» Exercise description: Would you copy out each line of the records below that includes the word "BUZZER"?

» Data to use:
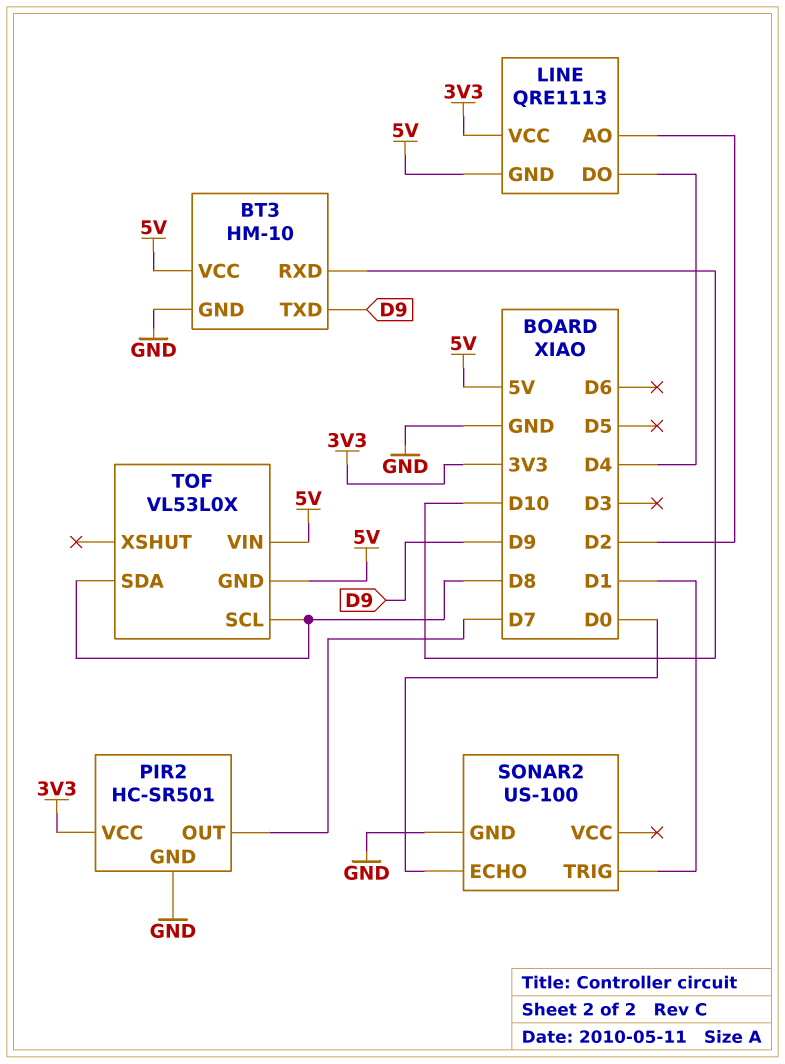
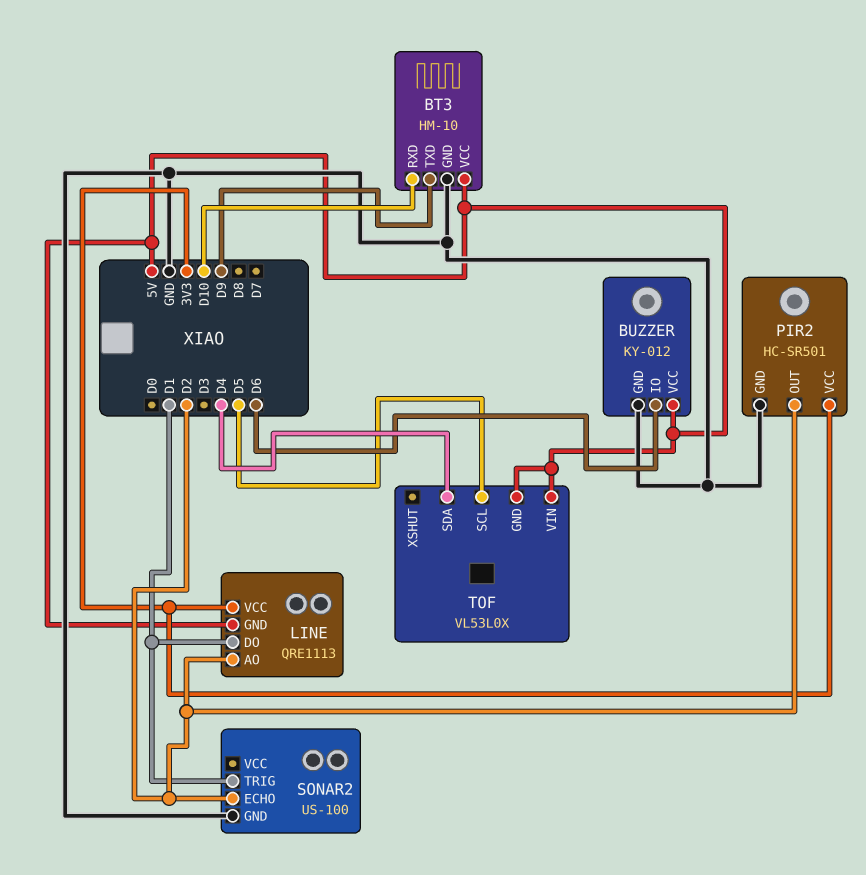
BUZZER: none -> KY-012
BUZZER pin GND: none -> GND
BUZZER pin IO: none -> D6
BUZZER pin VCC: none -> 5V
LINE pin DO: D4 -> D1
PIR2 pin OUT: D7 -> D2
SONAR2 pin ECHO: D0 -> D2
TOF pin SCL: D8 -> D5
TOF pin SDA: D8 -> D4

» Reply:
BUZZER: none -> KY-012
BUZZER pin GND: none -> GND
BUZZER pin IO: none -> D6
BUZZER pin VCC: none -> 5V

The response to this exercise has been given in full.